§ Task item
Which lines of the data below include the string "Event"? Return each of them.

§ Data in this exercise
• • •

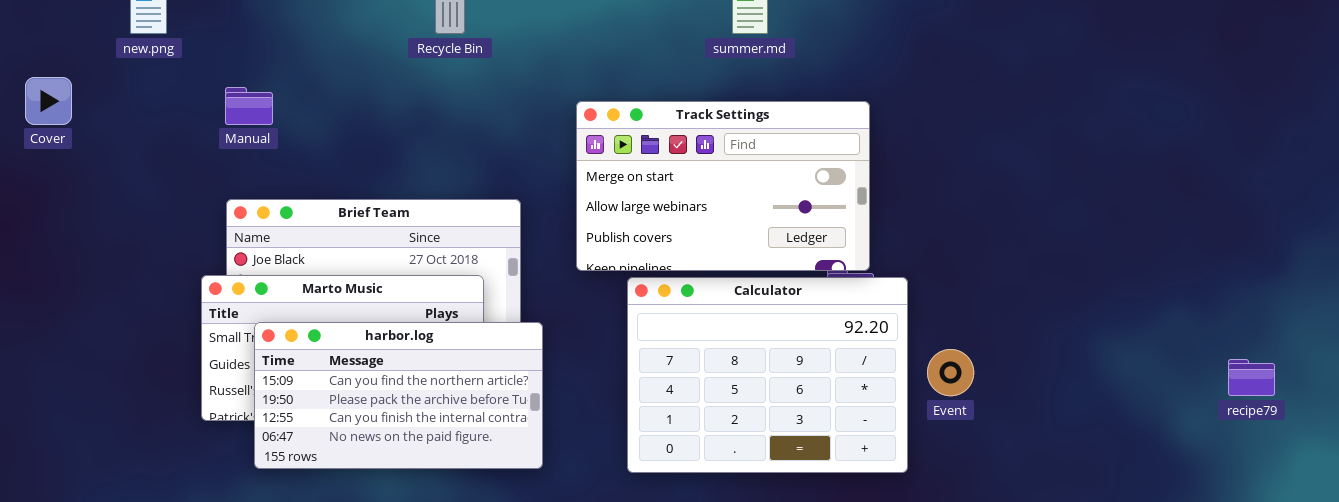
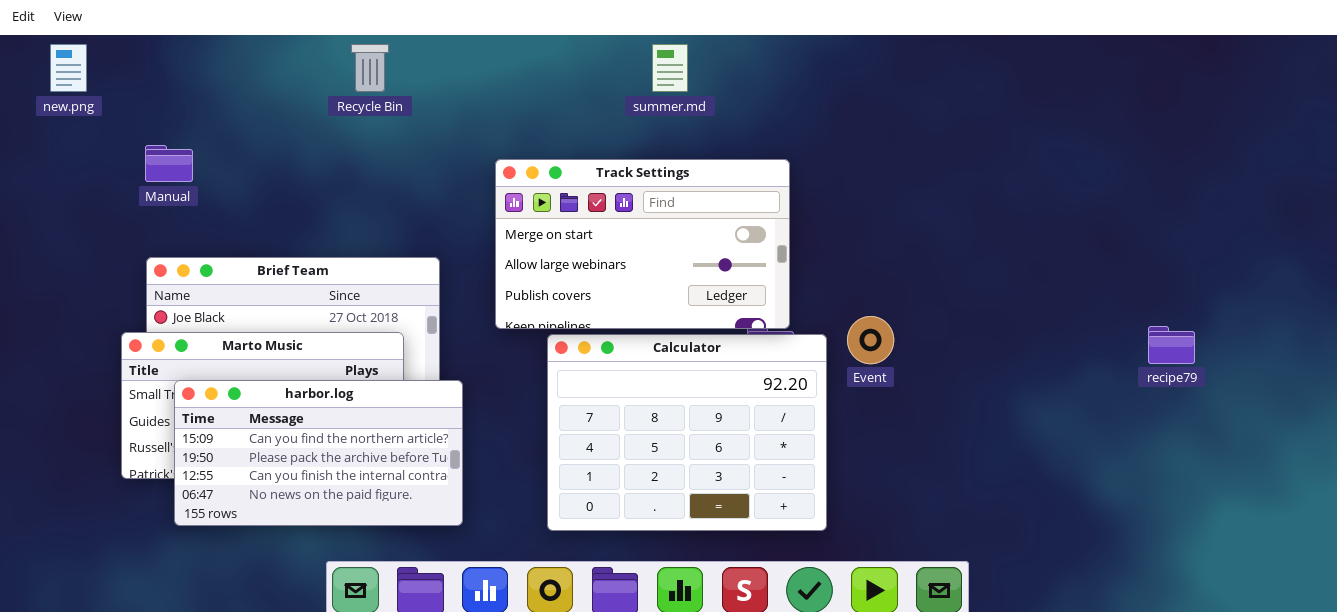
Event: [927,349,974,396] -> [847,316,894,364], moved
recipe79: [1228,359,1275,396] -> [1148,326,1195,364], moved

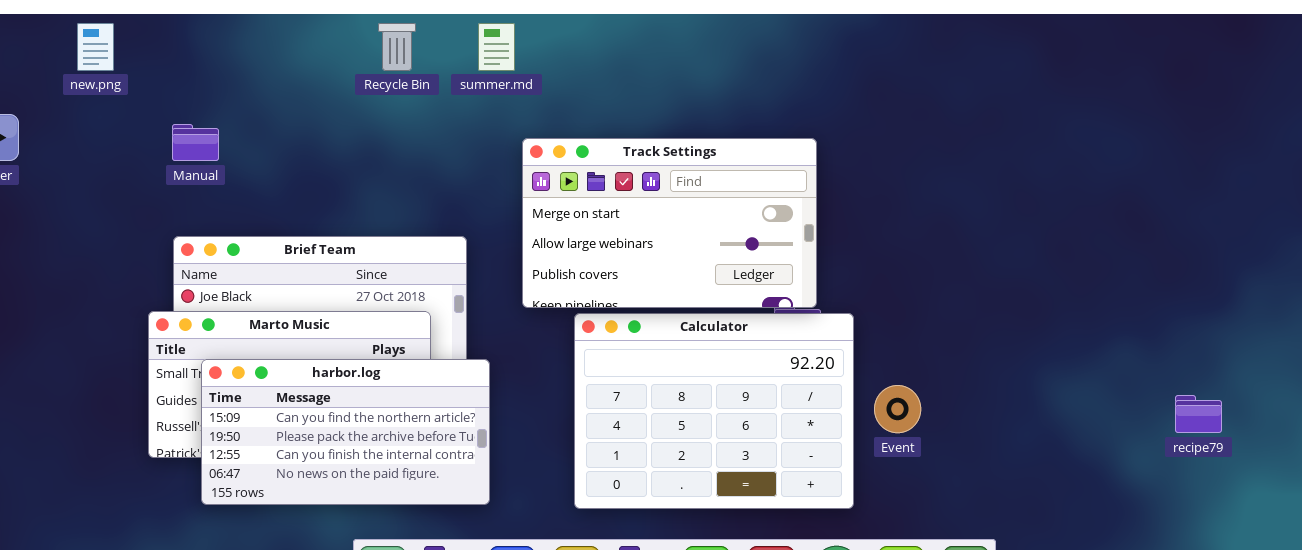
summer.md: [652,44,688,92] -> [478,23,515,71], moved
Event: [847,316,894,364] -> [874,385,921,433], moved
recipe79: [1148,326,1195,364] -> [1175,395,1222,433], moved

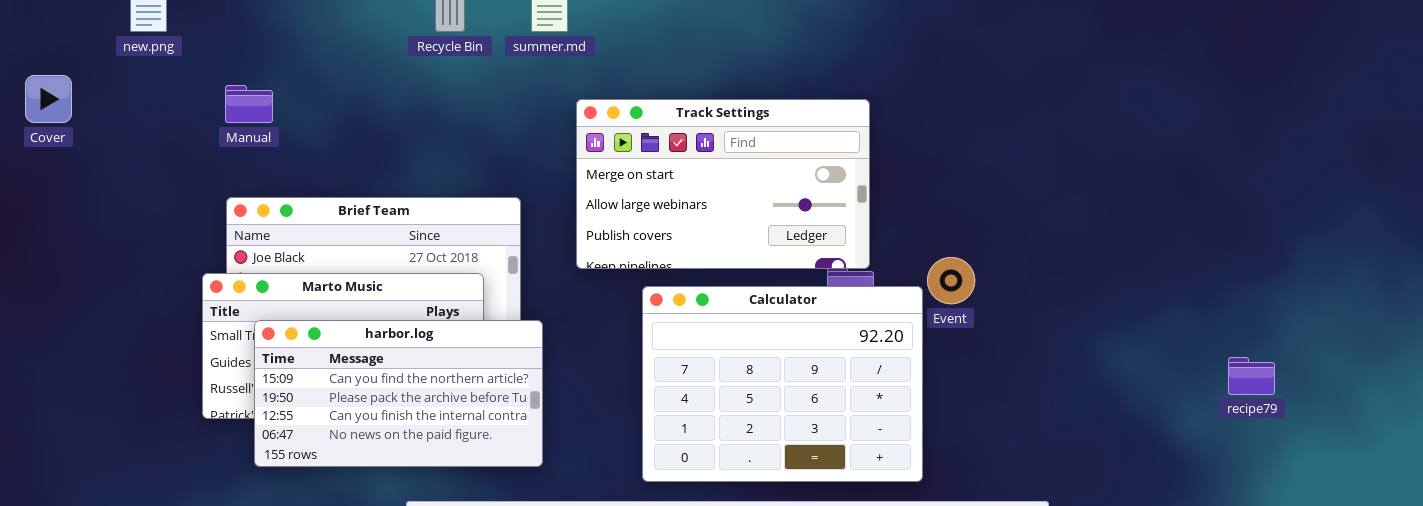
Calculator: [574,313,854,509] -> [642,286,923,482], moved
Event: [874,385,921,433] -> [927,257,975,304], moved

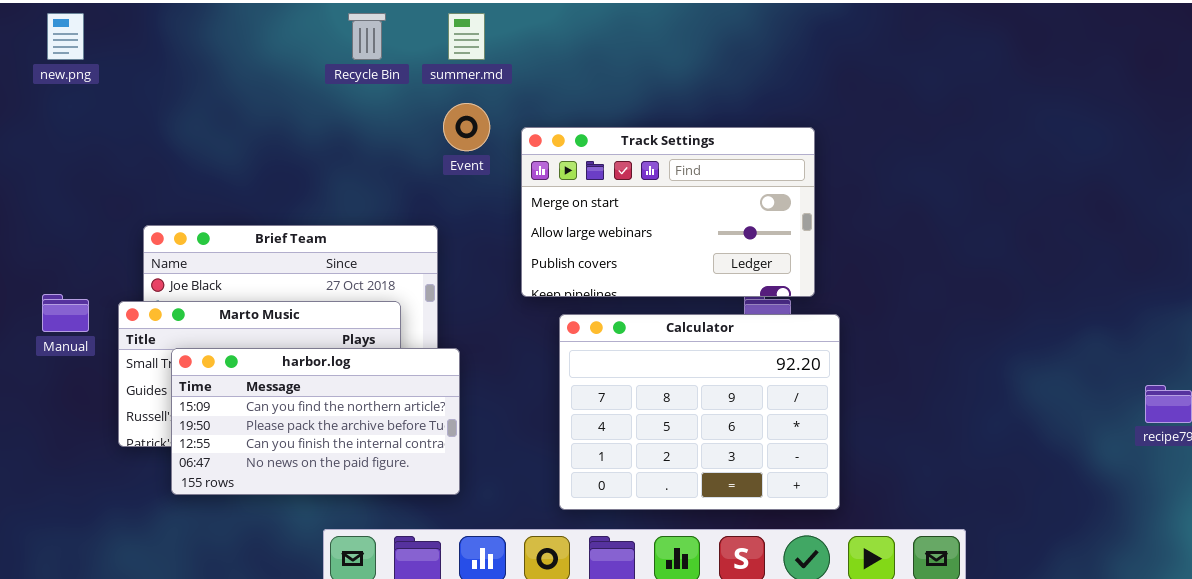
Manual: [225,85,273,123] -> [42,294,89,332], moved
Track Settings: [576,99,870,269] -> [521,127,815,297], moved
Event: [927,257,975,304] -> [443,103,490,151], moved

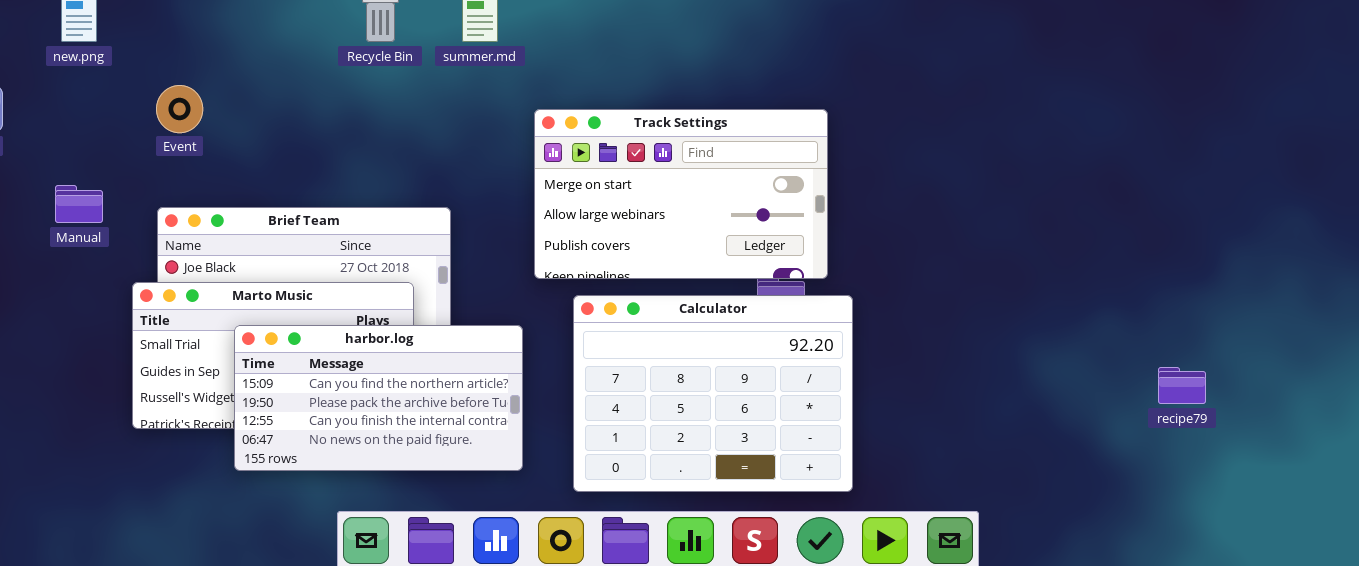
Event: [443,103,490,151] -> [156,85,203,133], moved
Manual: [42,294,89,332] -> [55,185,103,223], moved
harbor.log: [171,348,460,495] -> [234,325,523,471], moved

• • •

§ Written response
Event: [927,349,974,396] -> [847,316,894,364], moved
Event: [847,316,894,364] -> [874,385,921,433], moved
Event: [874,385,921,433] -> [927,257,975,304], moved
Event: [927,257,975,304] -> [443,103,490,151], moved
Event: [443,103,490,151] -> [156,85,203,133], moved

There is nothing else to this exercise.